Dataset excerpts:
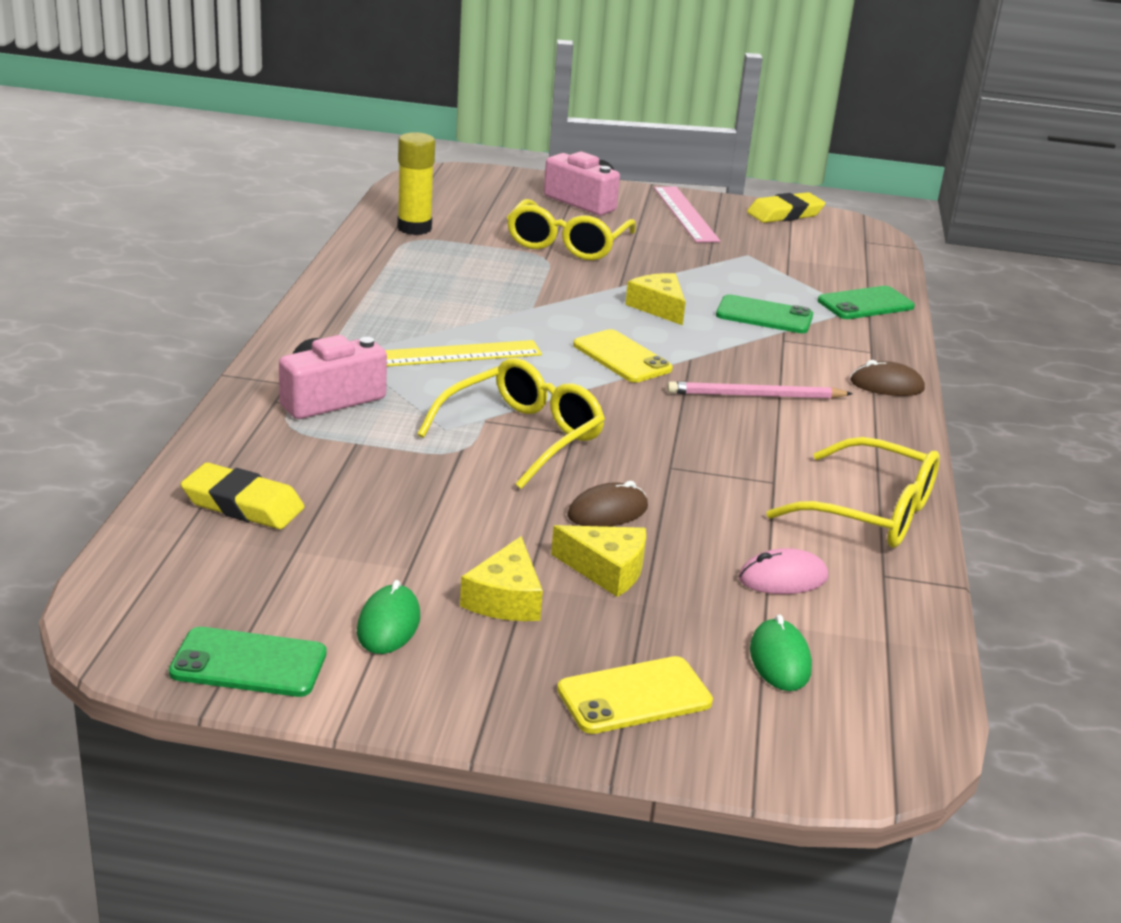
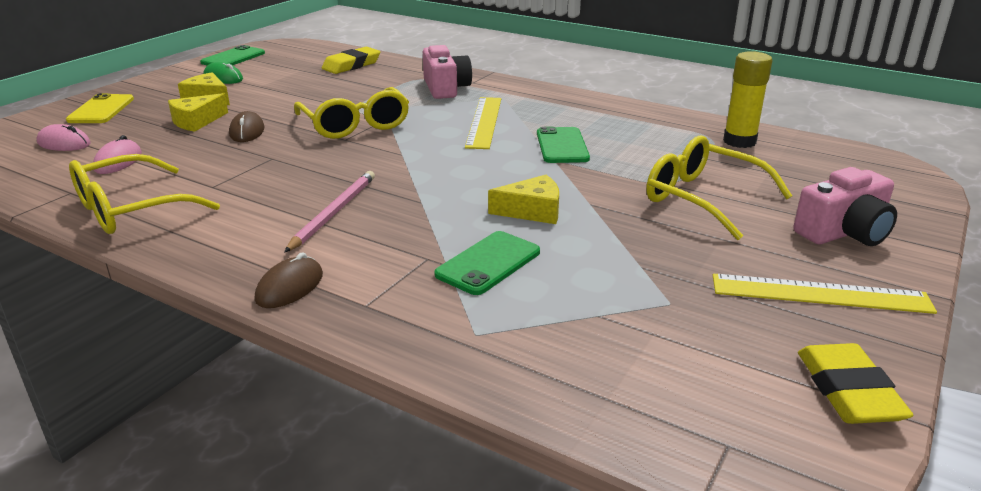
camera: 115 degrees right, 0 degrees up
yellow phone [573,329,673,383] -> none
pink ruler [654,187,720,243] -> yellow ruler [713,274,937,314]
green mouse [750,614,812,691] -> pink mouse [37,124,91,151]
green phone [818,286,915,319] -> green phone moved to [537,127,590,163]

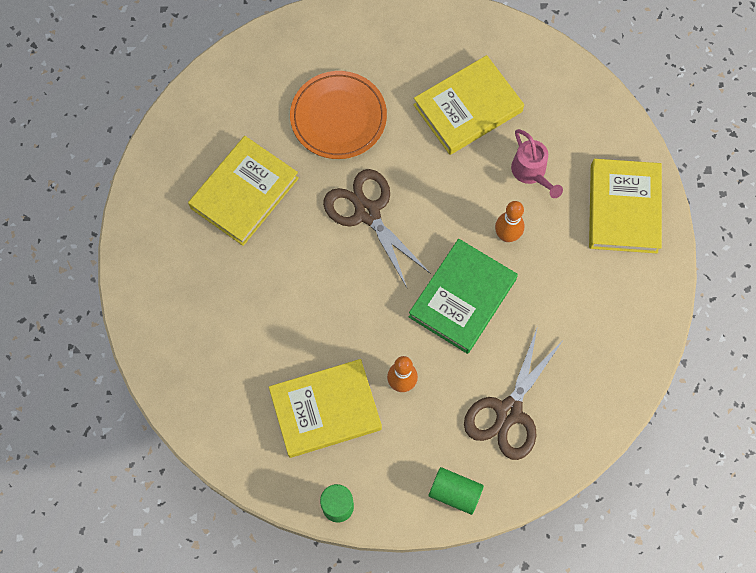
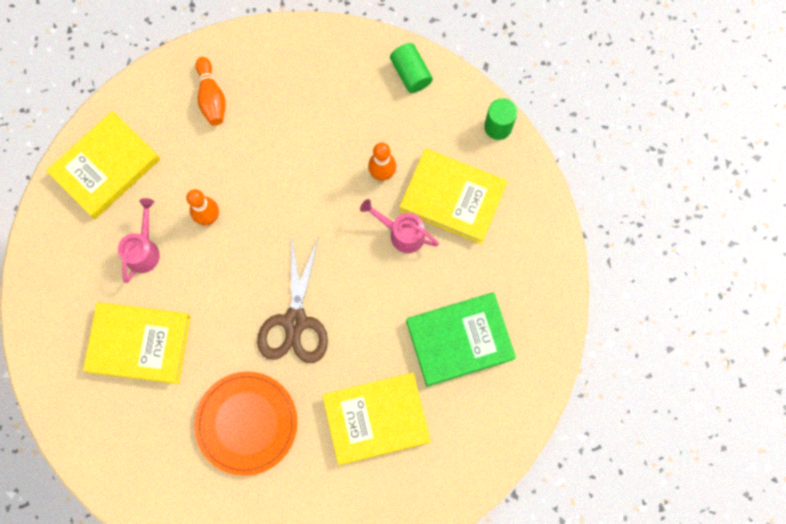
camera: 140 degrees left, 5 degrees up
green book [409,239,518,354] -> green book moved to [406,292,516,386]
brown scissors [464,326,564,460] -> none
none -> orange bowling pin [196,57,226,126]
none -> pink watering can [360,199,439,253]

TASK OBJECTIVE — What is the number of lines in the records above that include the word "camera"? Reply with that number and nothing more.

RESPONSE TO THIS EXERCISE — 2